# [INSTRUCTIONS TO FOLLOW]
Within the material below, count each line holding the string "none" and return the total alone.

# [SUPPLIED MATERIAL]
====

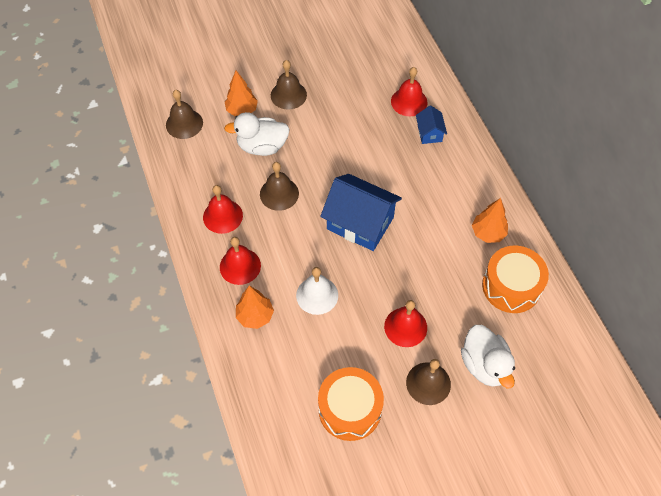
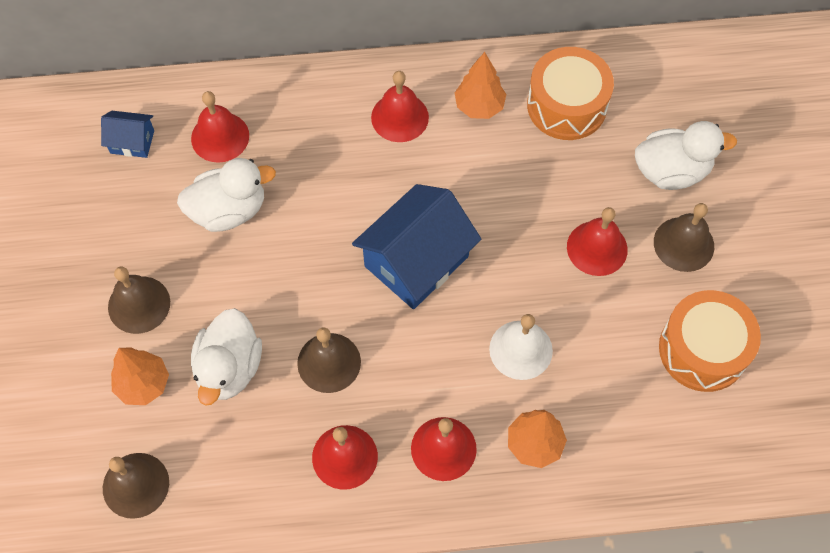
camera: 75 degrees left, 5 degrees up
(361, 119) = (229, 210): none -> white duck
(429, 133) = (288, 127): blue house -> blue house (132, 142)
(460, 190) = (400, 117): none -> red bell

====

# [FINAL ANSWER]
2